(Entries taken from a collection)
== Segment start ==

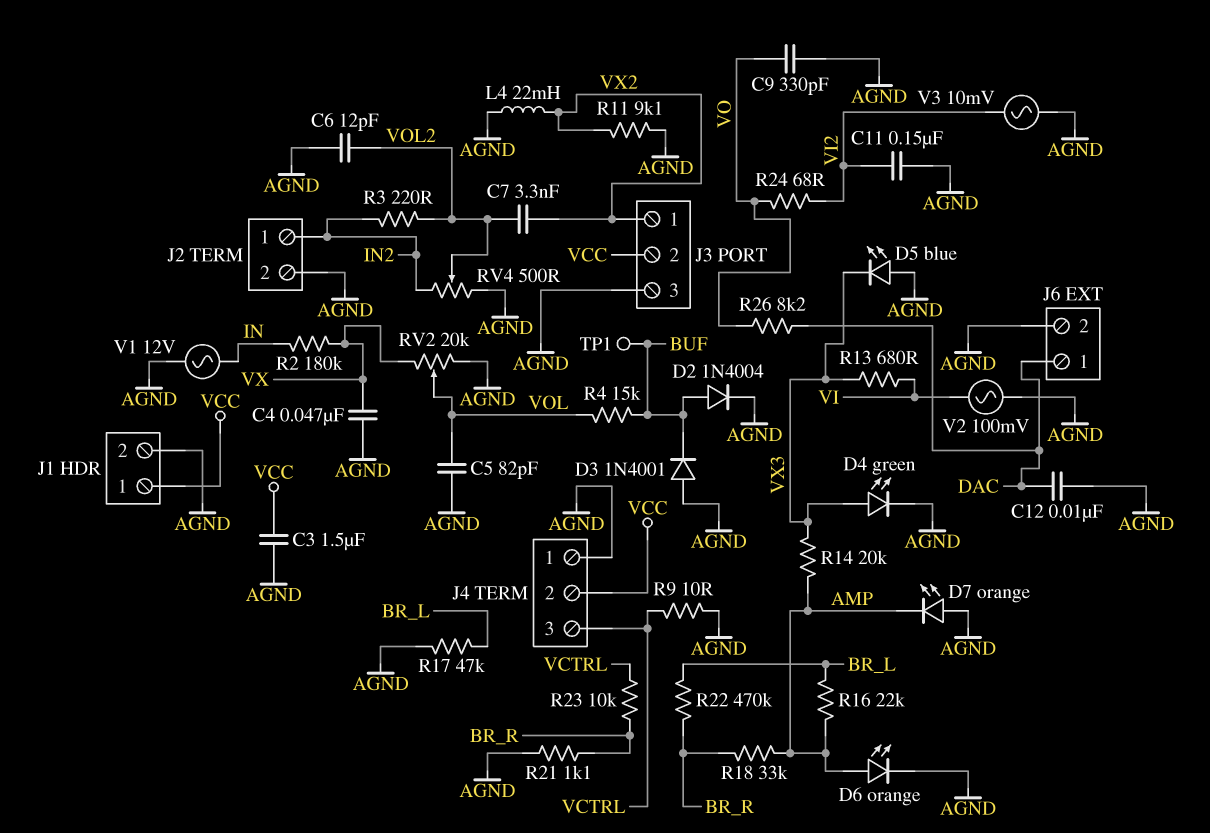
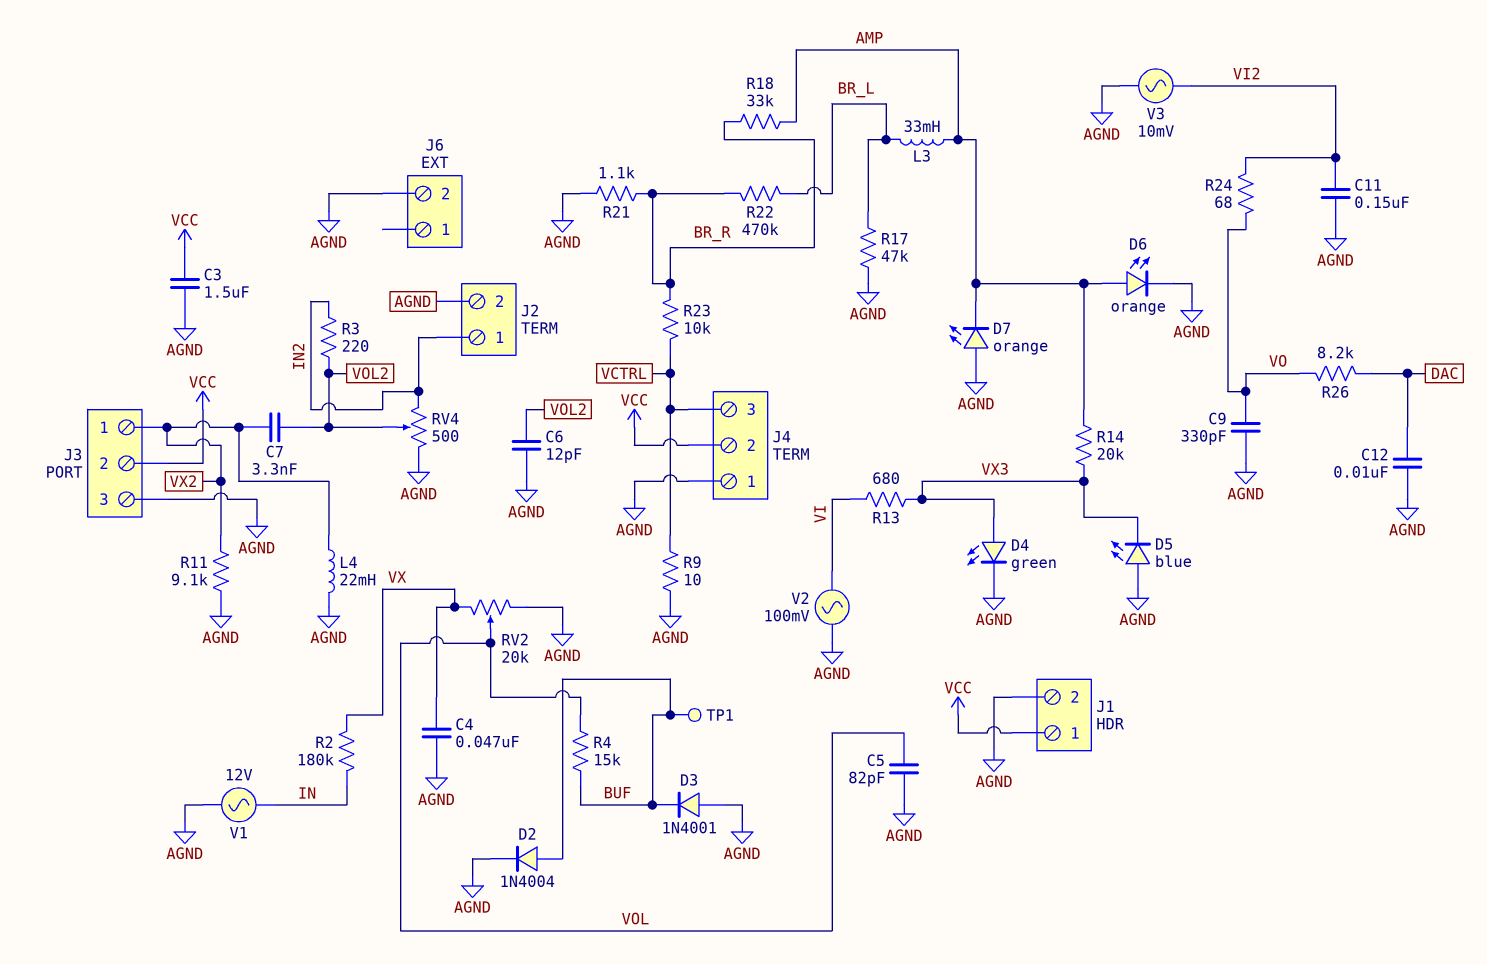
J6 pin 1: DAC -> none
L3: none -> 33mH (AMP, BR_L)
R16: 22k (AMP, BR_L) -> none

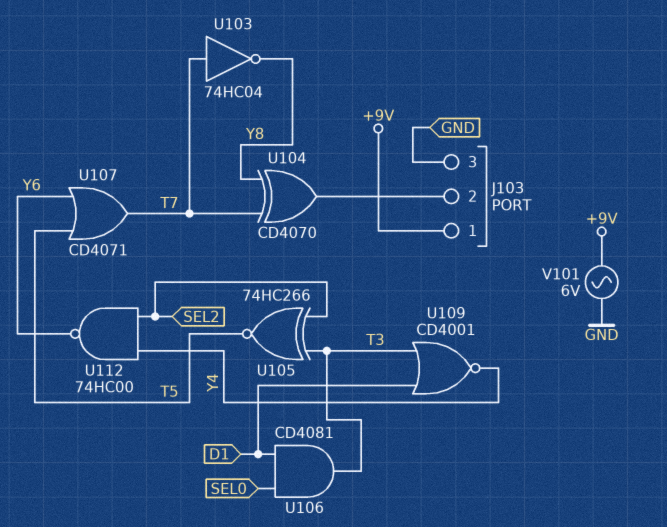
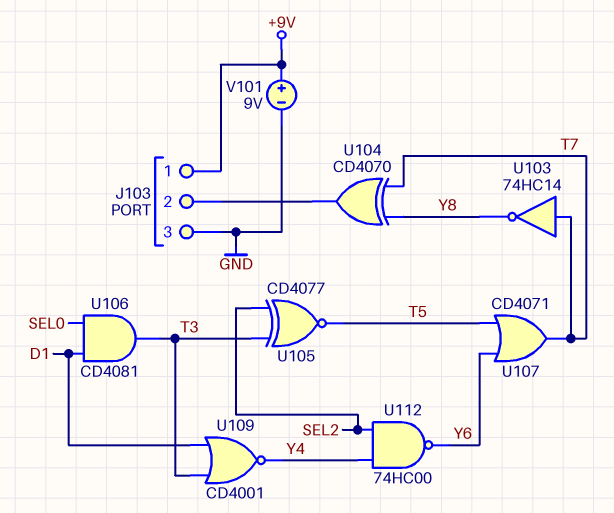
U103: NOT 74HC04 (in T7, out Y8) -> NOT 74HC14 (in T7, out Y8)
U105: XNOR 74HC266 (in SEL2, in T3, out T5) -> XNOR CD4077 (in SEL2, in T3, out T5)
V101: AC 6V (+9V, GND) -> 9V (plus +9V, minus GND)

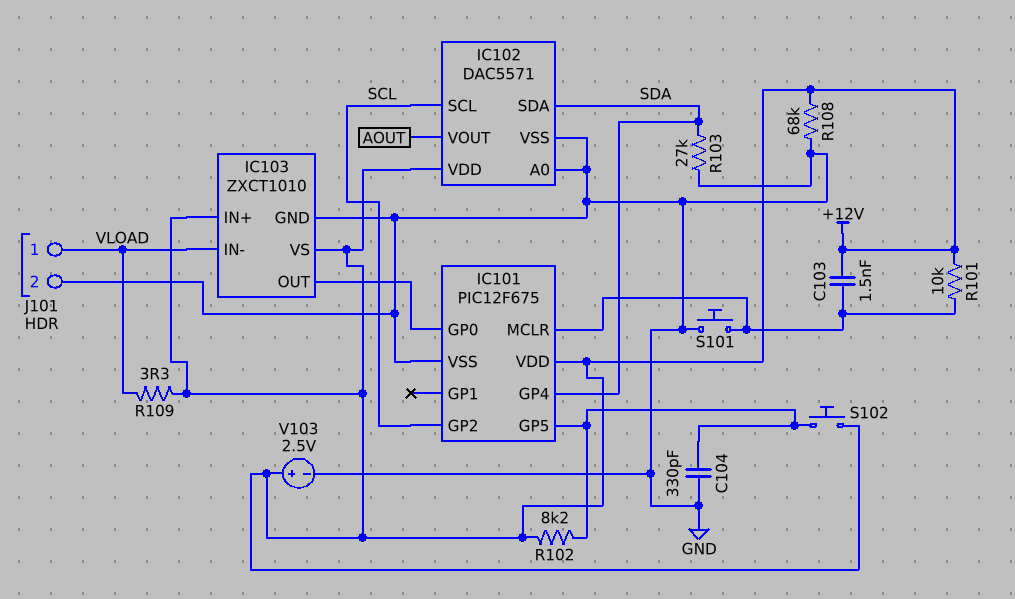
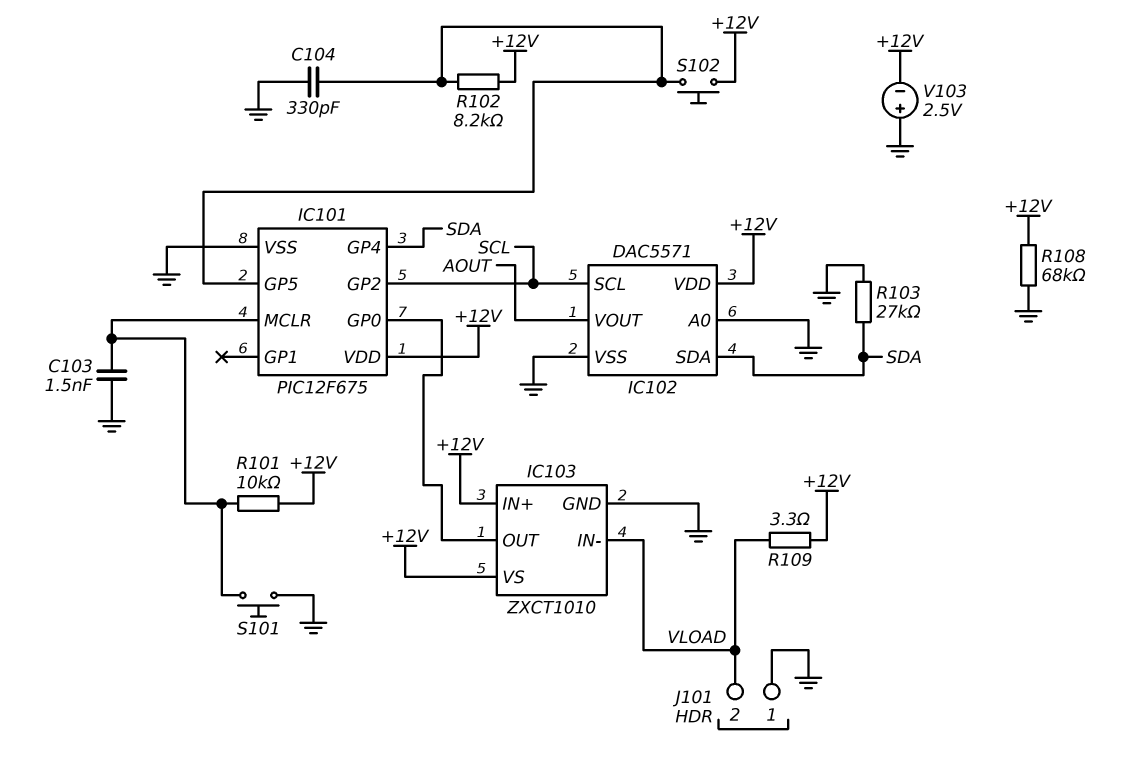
C103: 1.5nF (+12V, IC101/MCLR) -> 1.5nF (GND, IC101/MCLR)
J101 pin 1: VLOAD -> GND
J101 pin 2: GND -> VLOAD
V103: 2.5V (plus +12V, minus GND) -> 2.5V (plus GND, minus +12V)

== Segment end ==

_YOUR GOAL_
Once the pictures are set aside, repeat the data above exactly as written.

_FINISHED TASK_
J6 pin 1: DAC -> none
L3: none -> 33mH (AMP, BR_L)
R16: 22k (AMP, BR_L) -> none

U103: NOT 74HC04 (in T7, out Y8) -> NOT 74HC14 (in T7, out Y8)
U105: XNOR 74HC266 (in SEL2, in T3, out T5) -> XNOR CD4077 (in SEL2, in T3, out T5)
V101: AC 6V (+9V, GND) -> 9V (plus +9V, minus GND)

C103: 1.5nF (+12V, IC101/MCLR) -> 1.5nF (GND, IC101/MCLR)
J101 pin 1: VLOAD -> GND
J101 pin 2: GND -> VLOAD
V103: 2.5V (plus +12V, minus GND) -> 2.5V (plus GND, minus +12V)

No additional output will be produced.